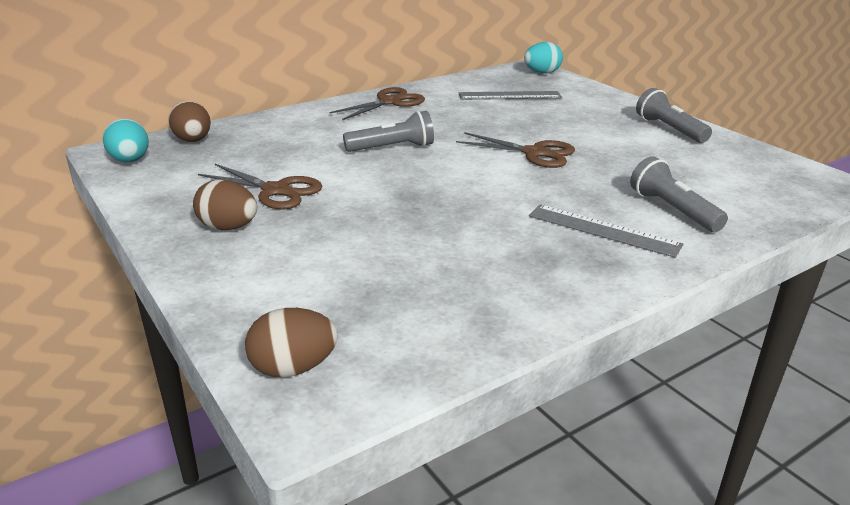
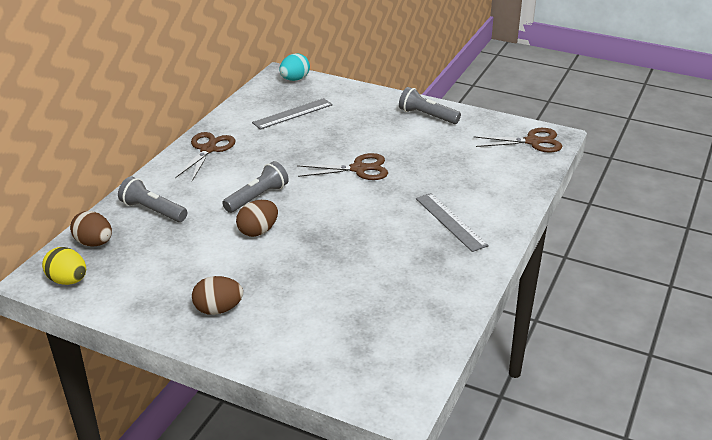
camera: 30 degrees left, 5 degrees up
(130, 161) = (68, 280): turquoise egg -> yellow egg
(276, 191) = (216, 266): brown scissors -> brown scissors (533, 142)
(293, 368) = (366, 384): brown egg -> brown egg (258, 231)
(603, 230) = (450, 221): grey ruler -> grey ruler turned 60 degrees clockwise
(672, 210) = (477, 190): grey flashlight -> grey flashlight (153, 211)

▬▬▬▬▬▬▬▬▬▬

To do >> Your answer should hold exactly the lines from the one containing "(603, 230) = (450, 221): grey" through the end of the entries above, and nothing else.

Expected output >>
(603, 230) = (450, 221): grey ruler -> grey ruler turned 60 degrees clockwise
(672, 210) = (477, 190): grey flashlight -> grey flashlight (153, 211)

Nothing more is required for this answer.